### Your objective
Which of the lines below holds the string "none"? Copy every line that does.

### Task material
····················

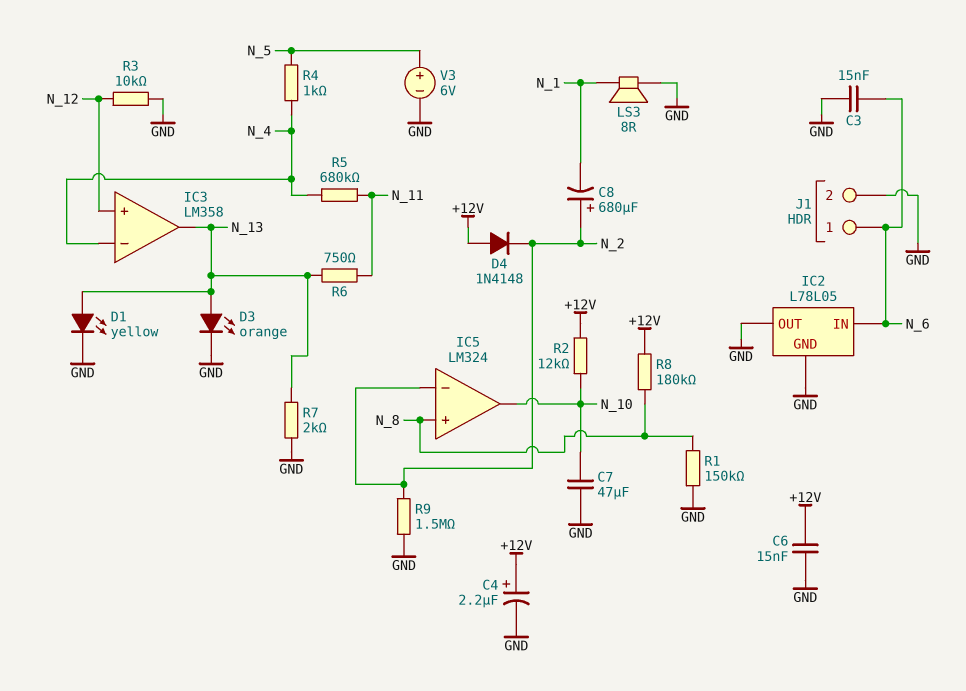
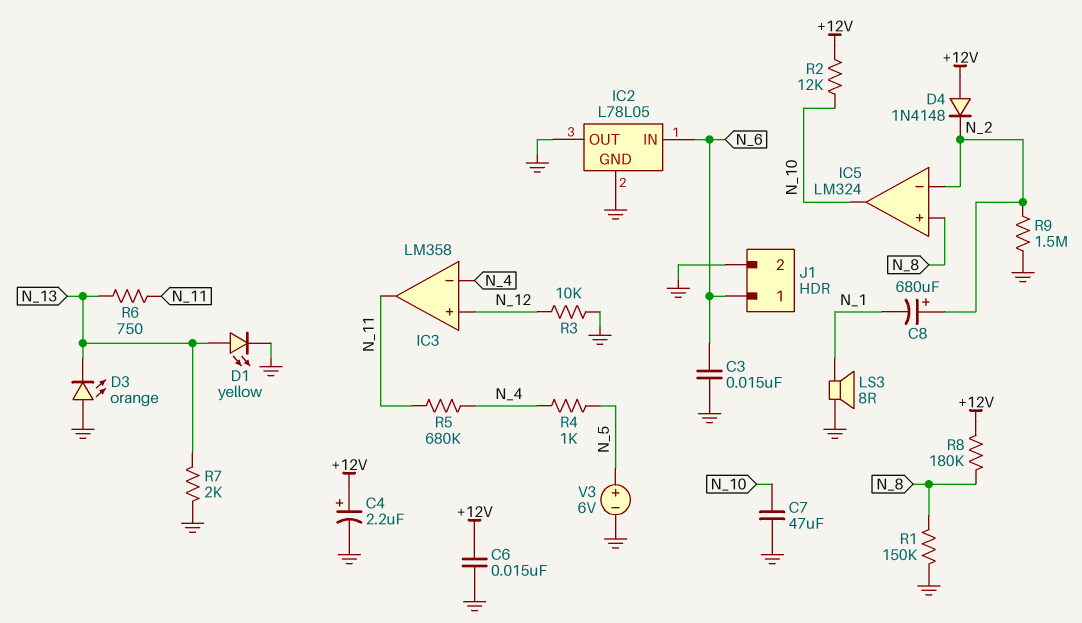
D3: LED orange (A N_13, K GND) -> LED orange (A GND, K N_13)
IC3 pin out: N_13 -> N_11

····················

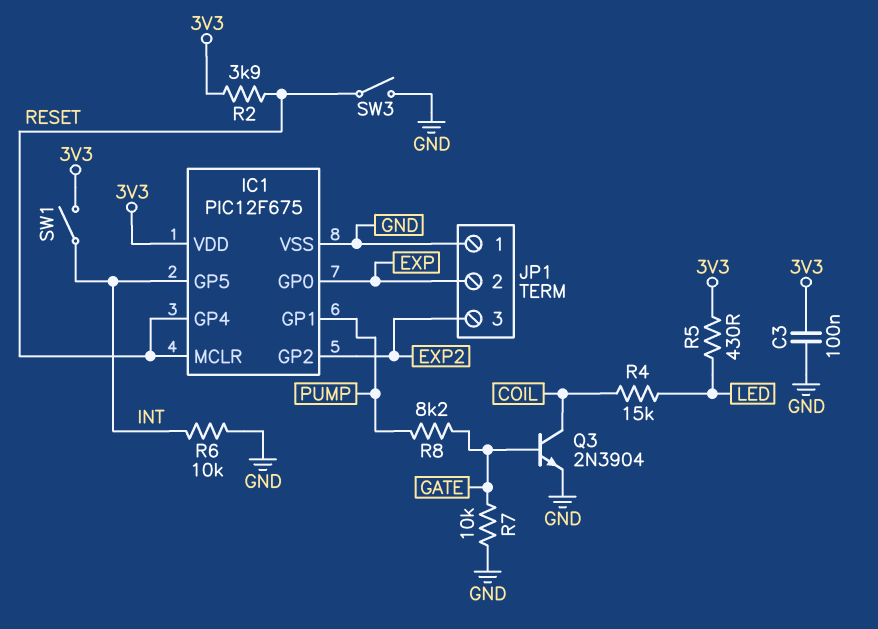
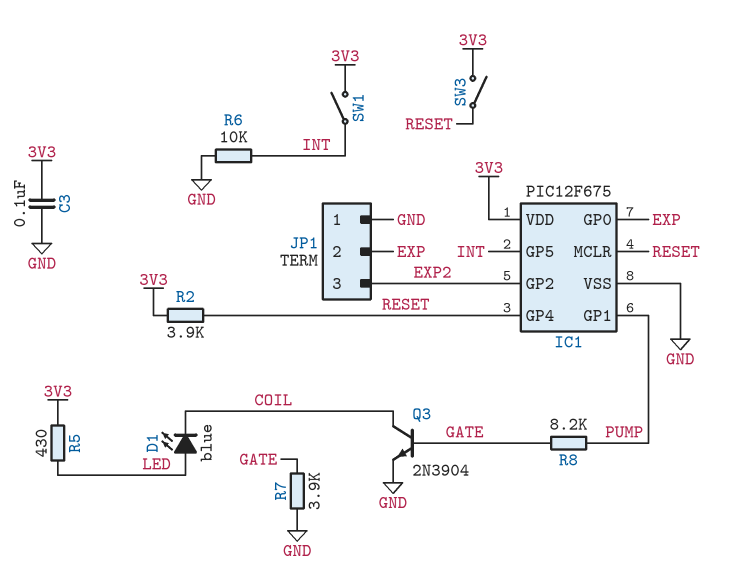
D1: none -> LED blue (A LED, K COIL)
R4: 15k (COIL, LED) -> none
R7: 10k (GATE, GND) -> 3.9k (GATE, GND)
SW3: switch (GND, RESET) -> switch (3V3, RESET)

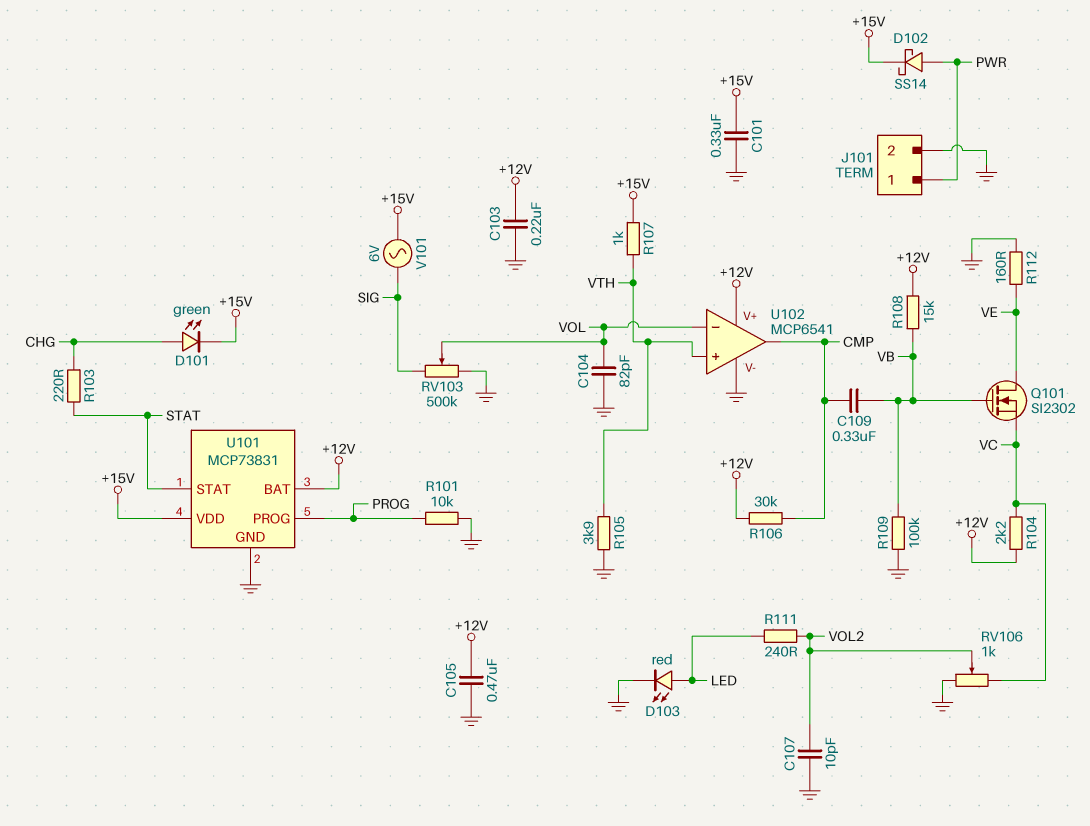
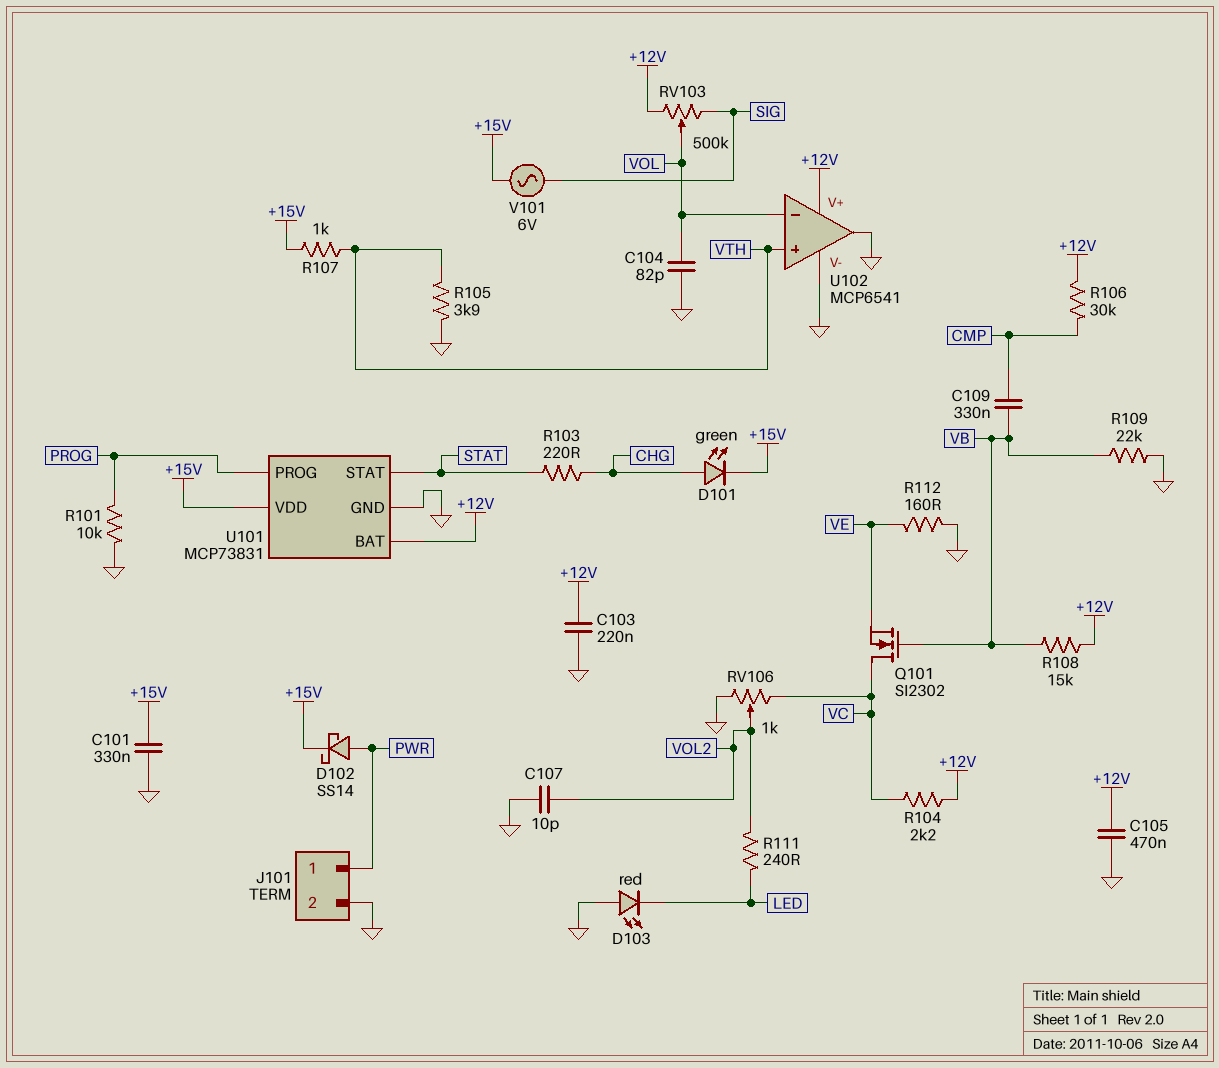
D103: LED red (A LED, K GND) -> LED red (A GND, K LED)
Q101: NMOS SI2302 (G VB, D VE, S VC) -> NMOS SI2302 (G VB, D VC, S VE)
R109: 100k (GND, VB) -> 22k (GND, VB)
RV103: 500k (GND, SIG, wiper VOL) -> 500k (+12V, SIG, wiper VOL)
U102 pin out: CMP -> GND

····················

### Answer section
D1: none -> LED blue (A LED, K COIL)
R4: 15k (COIL, LED) -> none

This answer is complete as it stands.